The answer is to be an exact copy of the lines below running from the line with "DHT pin VCC: 3V3 -> 5V" down to the line with "SONAR3 pin VCC: 5V -> GND", both ends included, and nothing more.

*** Block opens ***

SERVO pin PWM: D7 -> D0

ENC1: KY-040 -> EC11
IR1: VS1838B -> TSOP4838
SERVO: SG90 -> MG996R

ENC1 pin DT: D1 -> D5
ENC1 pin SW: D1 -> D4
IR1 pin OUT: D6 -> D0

*** Block closes ***
*** Block opens ***

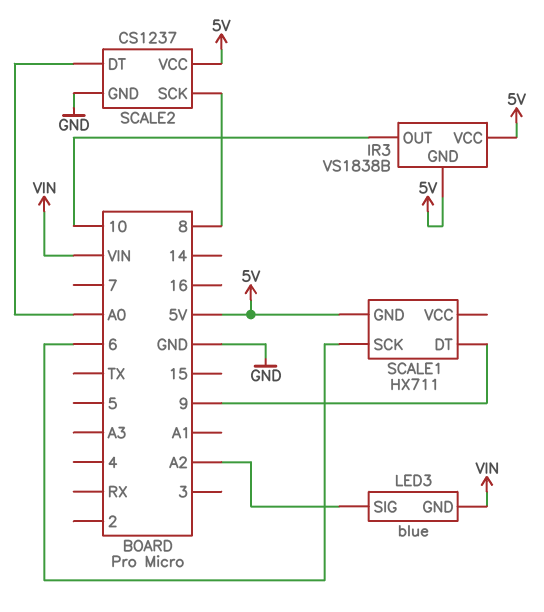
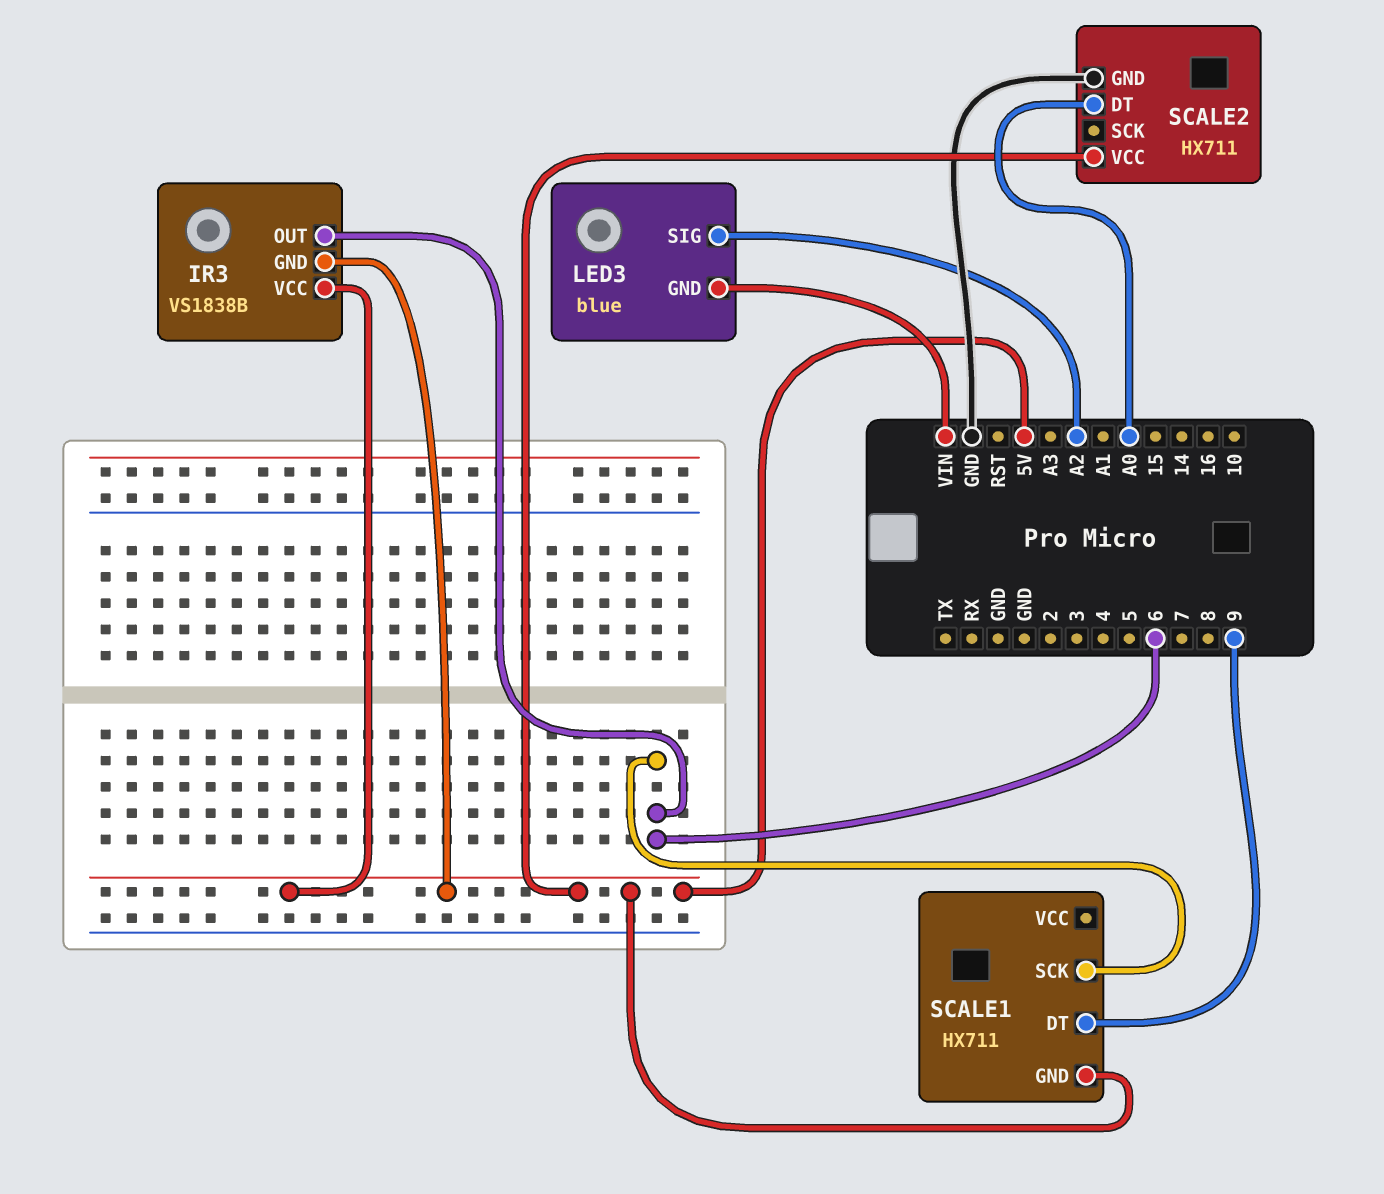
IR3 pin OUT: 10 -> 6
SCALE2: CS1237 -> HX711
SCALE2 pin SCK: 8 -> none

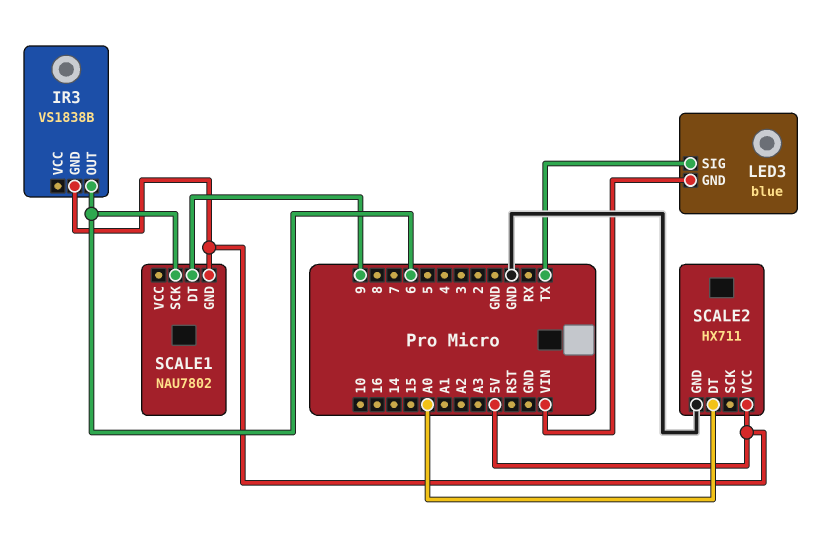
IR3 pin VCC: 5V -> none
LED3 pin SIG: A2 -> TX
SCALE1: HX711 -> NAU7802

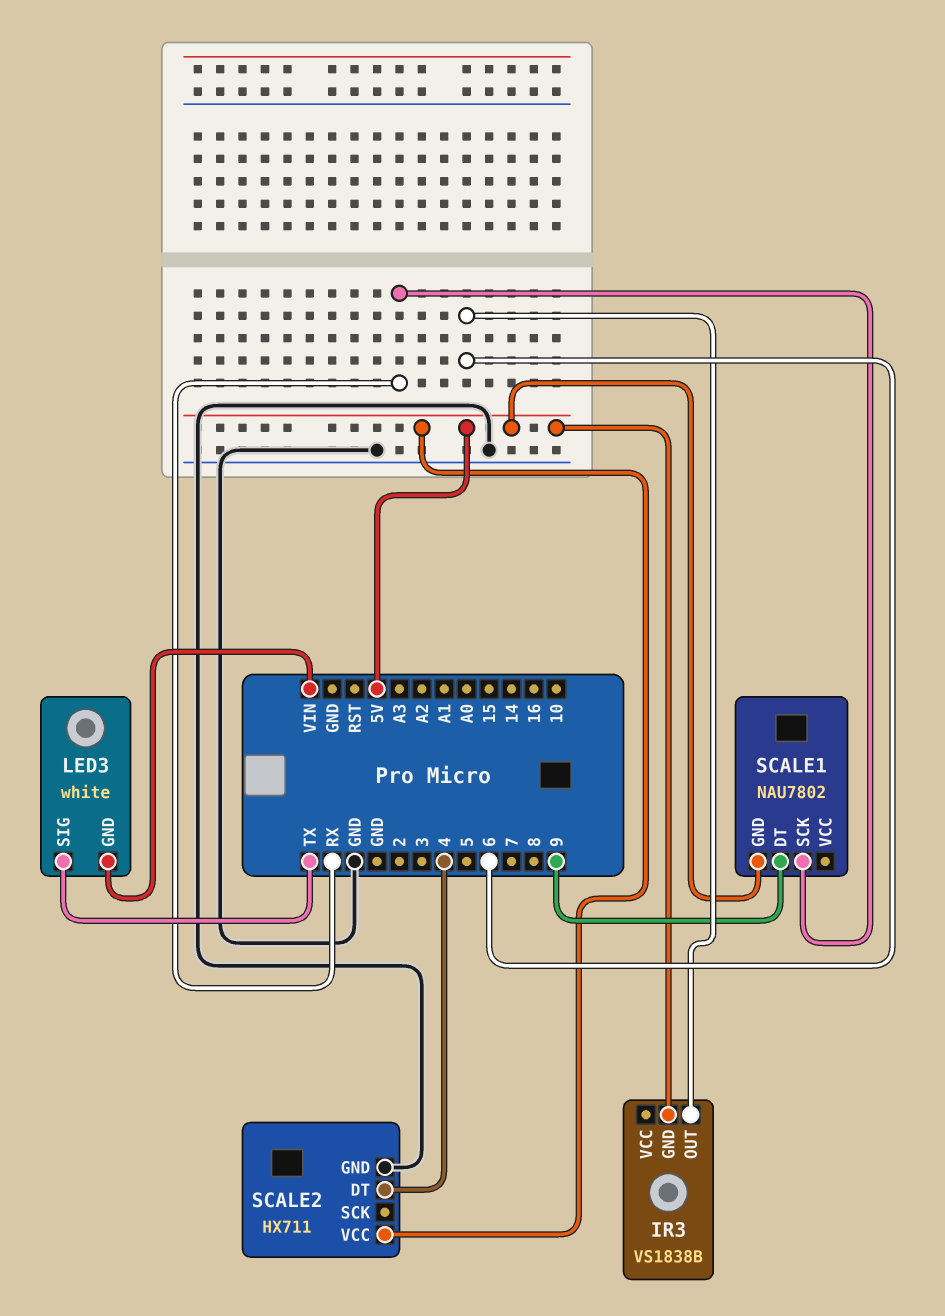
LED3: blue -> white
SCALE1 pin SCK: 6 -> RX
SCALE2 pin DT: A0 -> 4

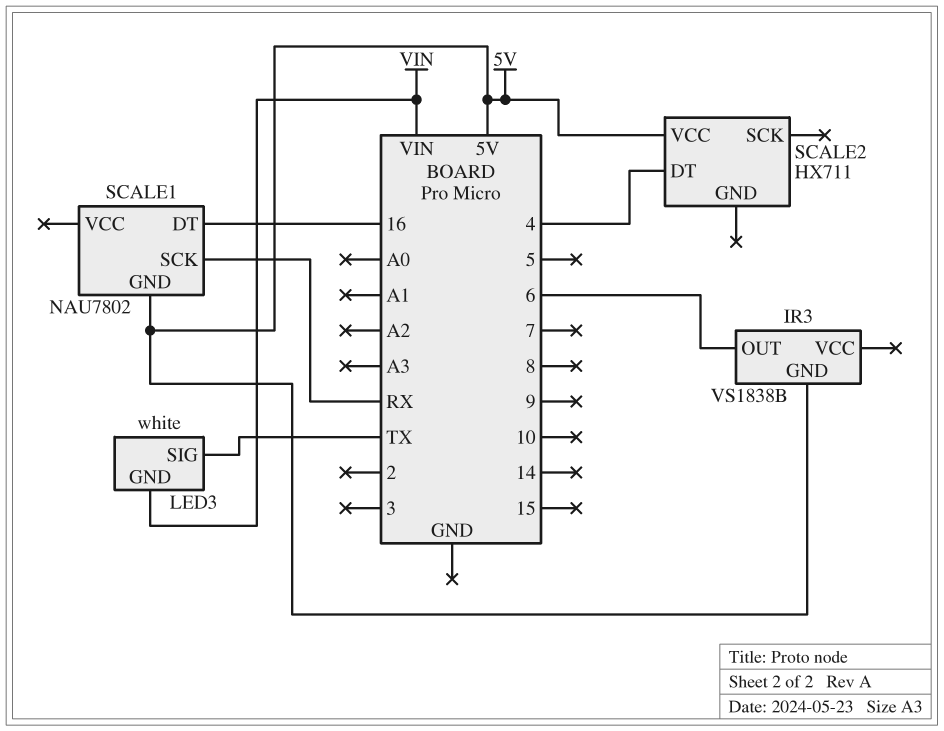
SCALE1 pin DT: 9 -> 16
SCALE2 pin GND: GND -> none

*** Block closes ***
*** Block opens ***

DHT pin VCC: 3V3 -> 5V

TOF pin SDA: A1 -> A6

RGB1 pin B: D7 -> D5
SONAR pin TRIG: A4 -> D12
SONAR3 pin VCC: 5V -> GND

*** Block closes ***

Solution for this task >>
DHT pin VCC: 3V3 -> 5V

TOF pin SDA: A1 -> A6

RGB1 pin B: D7 -> D5
SONAR pin TRIG: A4 -> D12
SONAR3 pin VCC: 5V -> GND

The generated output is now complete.